[Given records]:
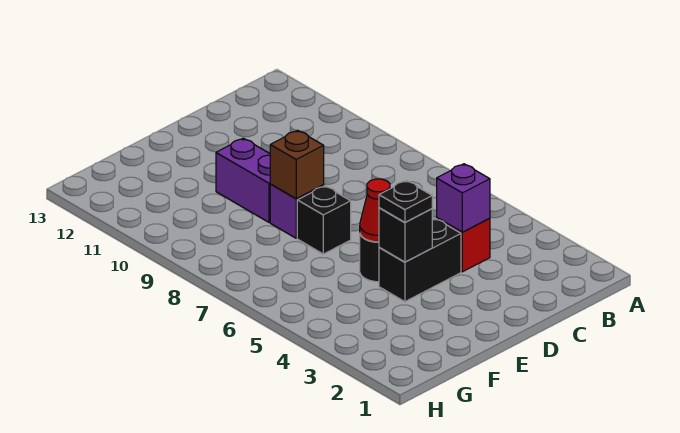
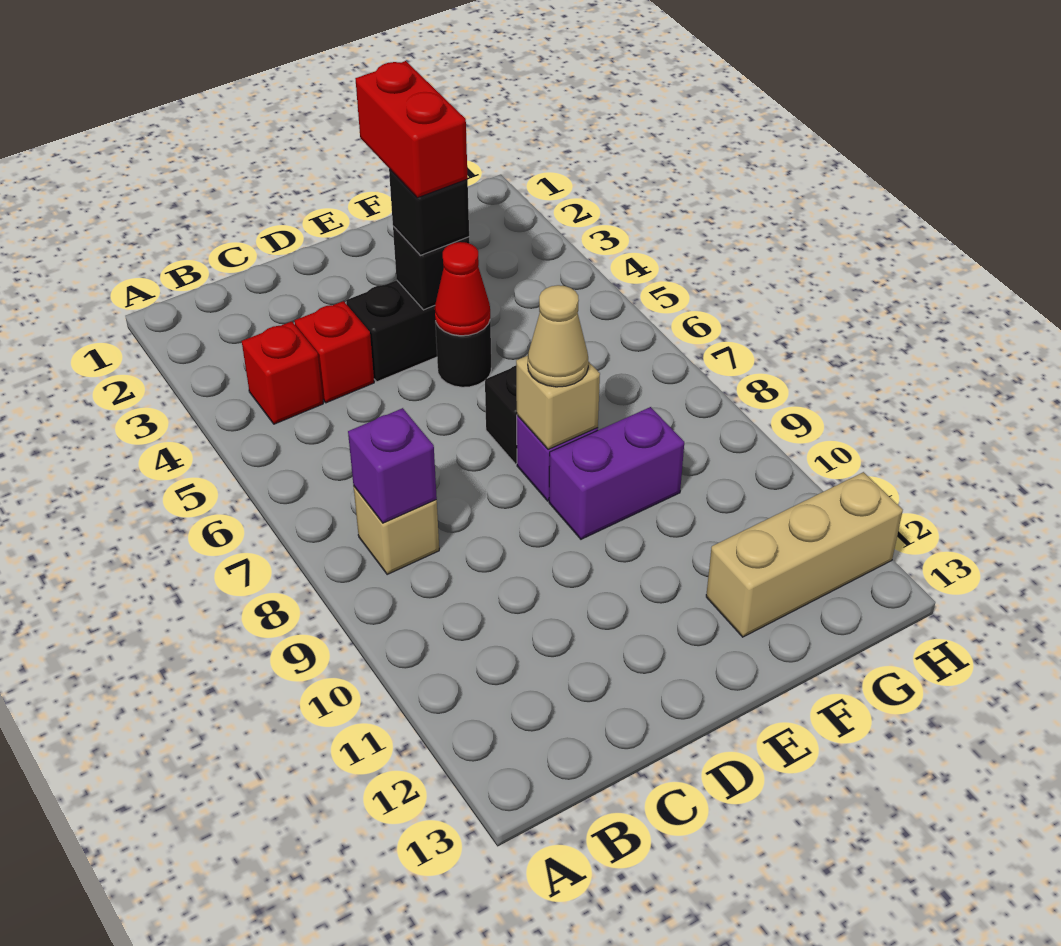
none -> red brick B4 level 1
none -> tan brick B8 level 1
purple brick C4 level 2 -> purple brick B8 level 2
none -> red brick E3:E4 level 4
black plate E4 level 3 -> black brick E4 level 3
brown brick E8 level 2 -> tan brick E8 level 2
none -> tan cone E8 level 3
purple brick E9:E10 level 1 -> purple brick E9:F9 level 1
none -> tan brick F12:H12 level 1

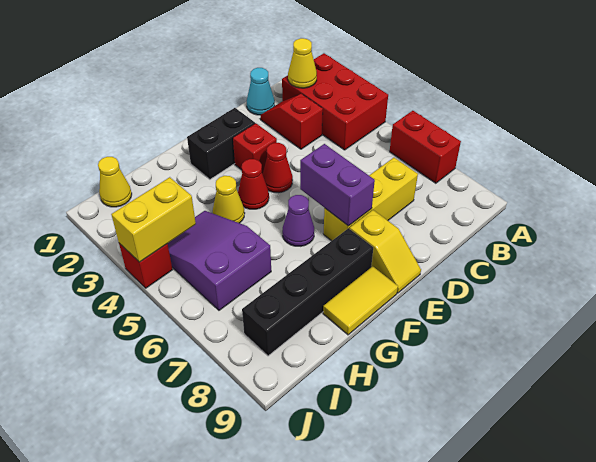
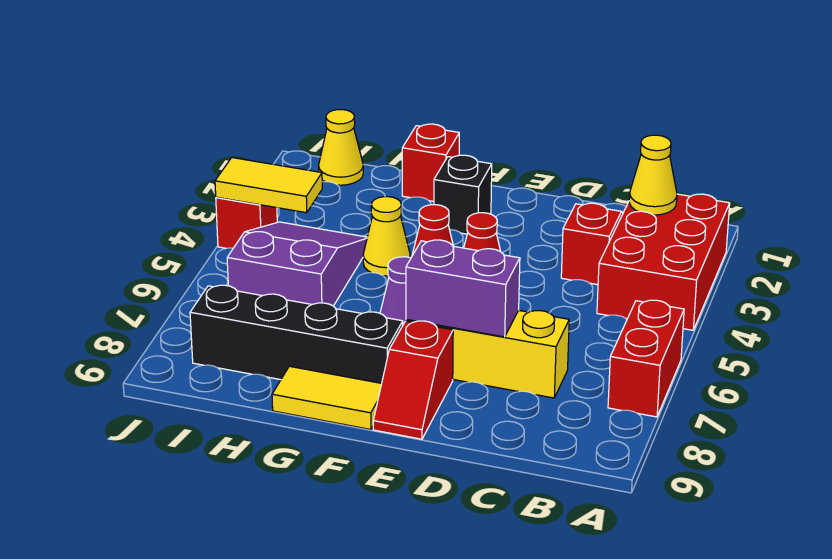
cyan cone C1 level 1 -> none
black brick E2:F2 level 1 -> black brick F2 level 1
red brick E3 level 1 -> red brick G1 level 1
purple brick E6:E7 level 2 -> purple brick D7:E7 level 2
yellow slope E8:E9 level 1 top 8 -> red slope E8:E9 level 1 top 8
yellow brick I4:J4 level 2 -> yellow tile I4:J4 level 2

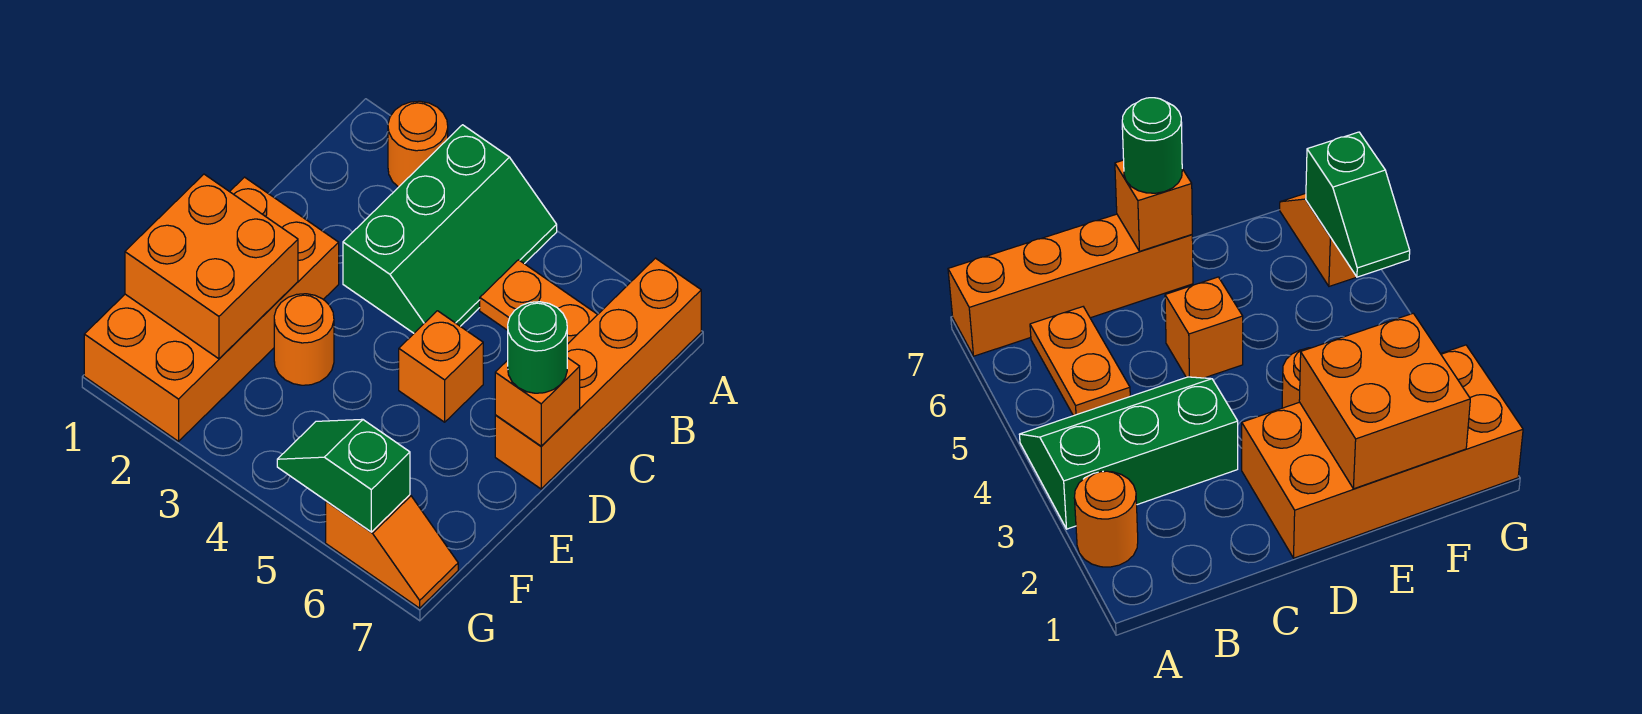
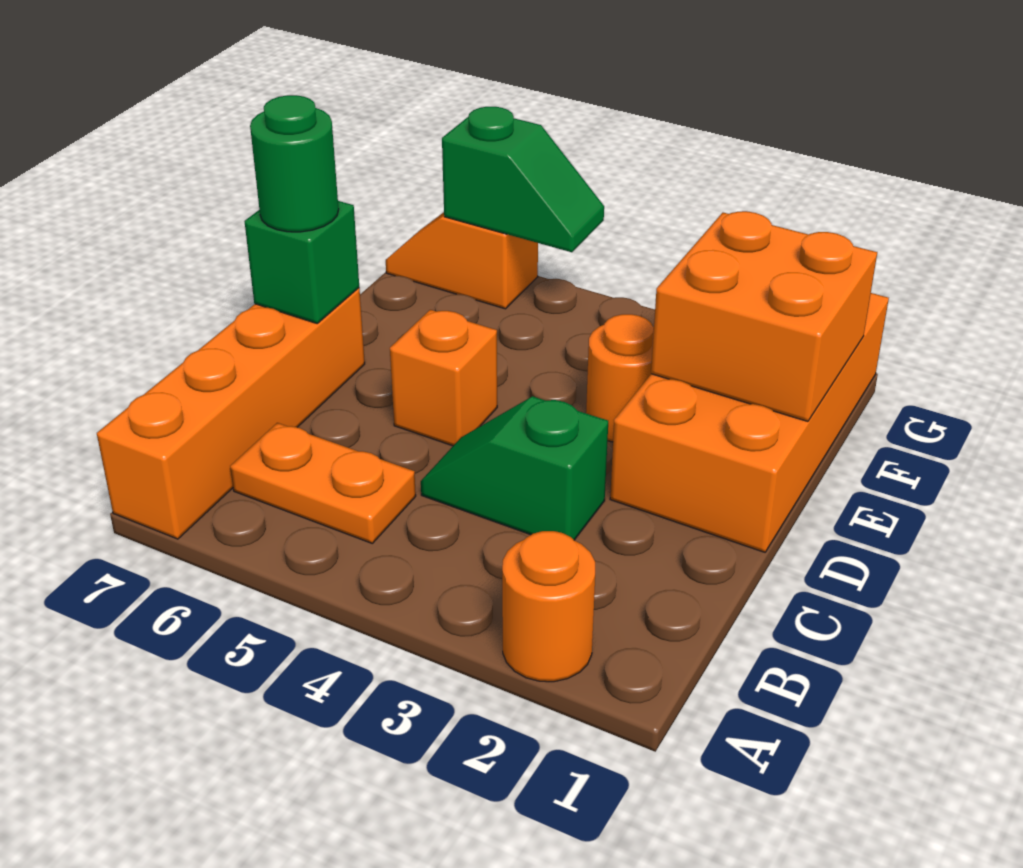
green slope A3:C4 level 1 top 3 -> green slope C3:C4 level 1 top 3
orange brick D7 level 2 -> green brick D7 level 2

[Problem statement]: Print exactly, and print only, the lines from the line with "none -> red brick E3:E4 level 4" through the last line of the entries, both ends included. No pictures belong in the result.

[Solution to this problem]:
none -> red brick E3:E4 level 4
black plate E4 level 3 -> black brick E4 level 3
brown brick E8 level 2 -> tan brick E8 level 2
none -> tan cone E8 level 3
purple brick E9:E10 level 1 -> purple brick E9:F9 level 1
none -> tan brick F12:H12 level 1

cyan cone C1 level 1 -> none
black brick E2:F2 level 1 -> black brick F2 level 1
red brick E3 level 1 -> red brick G1 level 1
purple brick E6:E7 level 2 -> purple brick D7:E7 level 2
yellow slope E8:E9 level 1 top 8 -> red slope E8:E9 level 1 top 8
yellow brick I4:J4 level 2 -> yellow tile I4:J4 level 2

green slope A3:C4 level 1 top 3 -> green slope C3:C4 level 1 top 3
orange brick D7 level 2 -> green brick D7 level 2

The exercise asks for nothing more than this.